• Task to carry out: Would you return the lines between the one holding "red rectangle at (125, 134): moved 3 px down" and the one holding "purple triangle: moved 5 px right, 17 px up", inclusive, and only those, exactly as they stand in the listing below?

_ _ _

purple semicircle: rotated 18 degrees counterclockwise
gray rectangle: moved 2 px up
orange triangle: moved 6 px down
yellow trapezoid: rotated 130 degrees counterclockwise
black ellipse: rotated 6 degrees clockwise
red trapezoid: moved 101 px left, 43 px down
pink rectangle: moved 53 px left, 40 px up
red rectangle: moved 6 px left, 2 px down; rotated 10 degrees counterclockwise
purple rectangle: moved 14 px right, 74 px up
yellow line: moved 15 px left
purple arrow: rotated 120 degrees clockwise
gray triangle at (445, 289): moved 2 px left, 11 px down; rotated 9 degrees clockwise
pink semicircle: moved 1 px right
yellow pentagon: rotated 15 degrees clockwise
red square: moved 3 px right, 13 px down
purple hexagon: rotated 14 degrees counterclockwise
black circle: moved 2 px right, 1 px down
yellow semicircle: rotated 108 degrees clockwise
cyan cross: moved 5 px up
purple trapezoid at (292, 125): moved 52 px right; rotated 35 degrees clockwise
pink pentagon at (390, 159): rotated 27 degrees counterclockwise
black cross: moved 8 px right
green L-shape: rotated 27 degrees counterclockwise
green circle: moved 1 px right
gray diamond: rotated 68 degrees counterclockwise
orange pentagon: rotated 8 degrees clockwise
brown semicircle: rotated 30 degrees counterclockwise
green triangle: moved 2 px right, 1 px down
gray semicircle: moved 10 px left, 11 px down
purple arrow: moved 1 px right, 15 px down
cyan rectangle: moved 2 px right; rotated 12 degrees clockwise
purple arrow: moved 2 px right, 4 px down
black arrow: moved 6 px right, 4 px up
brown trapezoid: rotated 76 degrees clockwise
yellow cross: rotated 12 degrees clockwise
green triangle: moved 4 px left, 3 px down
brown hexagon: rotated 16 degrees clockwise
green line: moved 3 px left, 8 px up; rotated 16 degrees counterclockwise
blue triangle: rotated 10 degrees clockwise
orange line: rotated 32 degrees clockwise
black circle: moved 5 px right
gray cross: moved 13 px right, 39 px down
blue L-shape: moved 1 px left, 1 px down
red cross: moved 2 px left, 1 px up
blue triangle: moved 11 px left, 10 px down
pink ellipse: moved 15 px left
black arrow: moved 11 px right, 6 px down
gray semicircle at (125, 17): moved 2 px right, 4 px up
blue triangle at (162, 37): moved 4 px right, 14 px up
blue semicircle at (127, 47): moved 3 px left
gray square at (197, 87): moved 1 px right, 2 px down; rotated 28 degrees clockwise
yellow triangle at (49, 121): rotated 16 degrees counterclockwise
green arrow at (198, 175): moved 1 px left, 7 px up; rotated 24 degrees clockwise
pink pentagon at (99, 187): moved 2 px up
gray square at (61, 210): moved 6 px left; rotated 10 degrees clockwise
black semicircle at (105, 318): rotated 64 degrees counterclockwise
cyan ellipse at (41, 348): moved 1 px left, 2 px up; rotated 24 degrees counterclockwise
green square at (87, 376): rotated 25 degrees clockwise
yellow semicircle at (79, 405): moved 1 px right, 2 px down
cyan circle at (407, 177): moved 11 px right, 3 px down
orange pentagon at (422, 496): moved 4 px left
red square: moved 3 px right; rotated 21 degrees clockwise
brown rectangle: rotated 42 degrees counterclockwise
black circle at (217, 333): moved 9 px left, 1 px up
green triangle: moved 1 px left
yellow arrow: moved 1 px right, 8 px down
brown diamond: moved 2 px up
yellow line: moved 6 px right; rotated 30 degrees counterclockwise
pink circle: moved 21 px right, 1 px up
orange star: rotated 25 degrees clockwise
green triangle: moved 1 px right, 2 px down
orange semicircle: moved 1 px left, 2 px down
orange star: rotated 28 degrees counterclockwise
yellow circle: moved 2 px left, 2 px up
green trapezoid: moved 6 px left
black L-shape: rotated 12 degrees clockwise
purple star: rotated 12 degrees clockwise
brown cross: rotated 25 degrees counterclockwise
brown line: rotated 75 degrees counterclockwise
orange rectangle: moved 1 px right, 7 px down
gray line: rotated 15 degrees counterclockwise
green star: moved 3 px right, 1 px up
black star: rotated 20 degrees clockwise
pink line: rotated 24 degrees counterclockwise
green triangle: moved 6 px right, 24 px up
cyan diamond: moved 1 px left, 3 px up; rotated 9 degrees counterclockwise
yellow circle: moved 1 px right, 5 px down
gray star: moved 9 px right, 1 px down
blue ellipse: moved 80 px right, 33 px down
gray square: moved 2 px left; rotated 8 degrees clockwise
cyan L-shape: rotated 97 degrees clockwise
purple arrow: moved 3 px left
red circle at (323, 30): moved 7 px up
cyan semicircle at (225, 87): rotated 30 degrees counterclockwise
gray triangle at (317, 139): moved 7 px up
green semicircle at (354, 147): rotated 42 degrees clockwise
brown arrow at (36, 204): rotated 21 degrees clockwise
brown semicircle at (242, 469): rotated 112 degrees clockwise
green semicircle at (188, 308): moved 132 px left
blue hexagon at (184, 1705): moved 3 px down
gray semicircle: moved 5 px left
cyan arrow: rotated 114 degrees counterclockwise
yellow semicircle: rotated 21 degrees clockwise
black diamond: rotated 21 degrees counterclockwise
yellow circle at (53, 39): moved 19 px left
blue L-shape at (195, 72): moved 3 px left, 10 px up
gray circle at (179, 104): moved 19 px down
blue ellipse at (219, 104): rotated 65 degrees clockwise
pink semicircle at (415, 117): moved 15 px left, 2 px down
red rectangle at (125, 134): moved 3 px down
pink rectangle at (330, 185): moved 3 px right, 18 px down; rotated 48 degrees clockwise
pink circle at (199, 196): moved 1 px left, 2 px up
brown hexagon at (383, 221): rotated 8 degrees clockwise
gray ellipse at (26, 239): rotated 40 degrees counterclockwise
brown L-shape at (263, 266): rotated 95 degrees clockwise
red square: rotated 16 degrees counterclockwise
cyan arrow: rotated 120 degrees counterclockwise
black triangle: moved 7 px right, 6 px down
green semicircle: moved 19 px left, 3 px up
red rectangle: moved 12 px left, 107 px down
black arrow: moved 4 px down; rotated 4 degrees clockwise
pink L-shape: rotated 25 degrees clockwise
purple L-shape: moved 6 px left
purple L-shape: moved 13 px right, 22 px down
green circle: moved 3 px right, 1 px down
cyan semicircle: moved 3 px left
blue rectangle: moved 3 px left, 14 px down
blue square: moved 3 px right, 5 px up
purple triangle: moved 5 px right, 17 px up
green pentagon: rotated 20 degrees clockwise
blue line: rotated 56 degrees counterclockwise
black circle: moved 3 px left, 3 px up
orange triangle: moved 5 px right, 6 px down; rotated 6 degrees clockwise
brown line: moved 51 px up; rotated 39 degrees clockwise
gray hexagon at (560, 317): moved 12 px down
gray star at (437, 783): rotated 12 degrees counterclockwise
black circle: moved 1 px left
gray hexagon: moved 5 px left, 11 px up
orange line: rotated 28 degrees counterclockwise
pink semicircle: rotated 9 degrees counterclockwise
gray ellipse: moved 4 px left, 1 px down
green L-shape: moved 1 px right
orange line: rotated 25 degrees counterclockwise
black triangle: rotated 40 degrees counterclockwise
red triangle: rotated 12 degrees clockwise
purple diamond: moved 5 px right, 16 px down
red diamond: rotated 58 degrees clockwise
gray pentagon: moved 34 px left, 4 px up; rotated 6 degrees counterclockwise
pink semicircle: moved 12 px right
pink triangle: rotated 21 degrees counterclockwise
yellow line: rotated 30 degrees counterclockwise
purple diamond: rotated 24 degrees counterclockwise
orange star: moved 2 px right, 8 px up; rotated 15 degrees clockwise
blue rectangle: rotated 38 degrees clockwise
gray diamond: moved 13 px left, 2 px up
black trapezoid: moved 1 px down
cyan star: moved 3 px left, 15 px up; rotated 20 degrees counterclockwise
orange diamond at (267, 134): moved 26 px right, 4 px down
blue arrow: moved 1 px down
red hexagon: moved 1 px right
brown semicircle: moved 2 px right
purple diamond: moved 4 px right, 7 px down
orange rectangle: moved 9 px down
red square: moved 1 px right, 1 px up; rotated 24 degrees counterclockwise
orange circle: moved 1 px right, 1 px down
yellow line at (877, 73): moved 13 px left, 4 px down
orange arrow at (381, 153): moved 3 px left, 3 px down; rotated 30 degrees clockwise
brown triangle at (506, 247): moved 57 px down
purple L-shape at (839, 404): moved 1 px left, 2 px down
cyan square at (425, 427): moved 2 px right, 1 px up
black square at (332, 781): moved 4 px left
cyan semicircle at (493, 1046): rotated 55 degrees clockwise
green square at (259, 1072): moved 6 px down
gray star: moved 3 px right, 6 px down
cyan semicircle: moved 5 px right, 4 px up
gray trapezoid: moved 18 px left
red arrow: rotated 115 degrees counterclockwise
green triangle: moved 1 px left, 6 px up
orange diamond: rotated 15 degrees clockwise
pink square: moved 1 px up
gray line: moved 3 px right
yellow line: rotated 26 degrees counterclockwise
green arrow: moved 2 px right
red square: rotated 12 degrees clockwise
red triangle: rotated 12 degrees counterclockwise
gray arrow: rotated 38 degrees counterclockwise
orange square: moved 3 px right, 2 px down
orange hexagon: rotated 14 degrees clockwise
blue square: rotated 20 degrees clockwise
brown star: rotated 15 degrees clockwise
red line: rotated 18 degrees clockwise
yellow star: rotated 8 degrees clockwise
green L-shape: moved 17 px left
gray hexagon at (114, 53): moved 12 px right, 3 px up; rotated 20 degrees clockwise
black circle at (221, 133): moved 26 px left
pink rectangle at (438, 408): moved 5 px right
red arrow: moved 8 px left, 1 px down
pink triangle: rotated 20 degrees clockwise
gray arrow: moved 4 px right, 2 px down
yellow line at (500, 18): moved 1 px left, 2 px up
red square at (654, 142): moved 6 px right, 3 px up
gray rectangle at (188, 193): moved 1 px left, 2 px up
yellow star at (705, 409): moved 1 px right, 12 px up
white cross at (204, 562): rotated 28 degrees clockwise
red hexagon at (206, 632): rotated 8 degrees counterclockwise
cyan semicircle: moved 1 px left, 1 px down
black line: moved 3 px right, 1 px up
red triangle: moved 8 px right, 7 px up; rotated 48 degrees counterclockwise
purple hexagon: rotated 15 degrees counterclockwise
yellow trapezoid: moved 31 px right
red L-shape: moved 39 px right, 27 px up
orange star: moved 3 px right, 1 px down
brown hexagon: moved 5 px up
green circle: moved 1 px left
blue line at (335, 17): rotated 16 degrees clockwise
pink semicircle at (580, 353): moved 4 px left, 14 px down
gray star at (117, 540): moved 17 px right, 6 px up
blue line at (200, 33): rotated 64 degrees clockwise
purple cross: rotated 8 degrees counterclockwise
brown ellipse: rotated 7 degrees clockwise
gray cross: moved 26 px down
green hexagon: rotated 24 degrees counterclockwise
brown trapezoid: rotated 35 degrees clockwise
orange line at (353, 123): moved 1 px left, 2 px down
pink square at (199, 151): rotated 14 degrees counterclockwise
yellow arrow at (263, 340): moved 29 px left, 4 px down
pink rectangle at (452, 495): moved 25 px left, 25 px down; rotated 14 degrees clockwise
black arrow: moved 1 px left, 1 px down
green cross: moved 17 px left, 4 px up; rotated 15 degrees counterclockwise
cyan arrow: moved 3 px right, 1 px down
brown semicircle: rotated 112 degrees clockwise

_ _ _

• Result of this task:
red rectangle at (125, 134): moved 3 px down
pink rectangle at (330, 185): moved 3 px right, 18 px down; rotated 48 degrees clockwise
pink circle at (199, 196): moved 1 px left, 2 px up
brown hexagon at (383, 221): rotated 8 degrees clockwise
gray ellipse at (26, 239): rotated 40 degrees counterclockwise
brown L-shape at (263, 266): rotated 95 degrees clockwise
red square: rotated 16 degrees counterclockwise
cyan arrow: rotated 120 degrees counterclockwise
black triangle: moved 7 px right, 6 px down
green semicircle: moved 19 px left, 3 px up
red rectangle: moved 12 px left, 107 px down
black arrow: moved 4 px down; rotated 4 degrees clockwise
pink L-shape: rotated 25 degrees clockwise
purple L-shape: moved 6 px left
purple L-shape: moved 13 px right, 22 px down
green circle: moved 3 px right, 1 px down
cyan semicircle: moved 3 px left
blue rectangle: moved 3 px left, 14 px down
blue square: moved 3 px right, 5 px up
purple triangle: moved 5 px right, 17 px up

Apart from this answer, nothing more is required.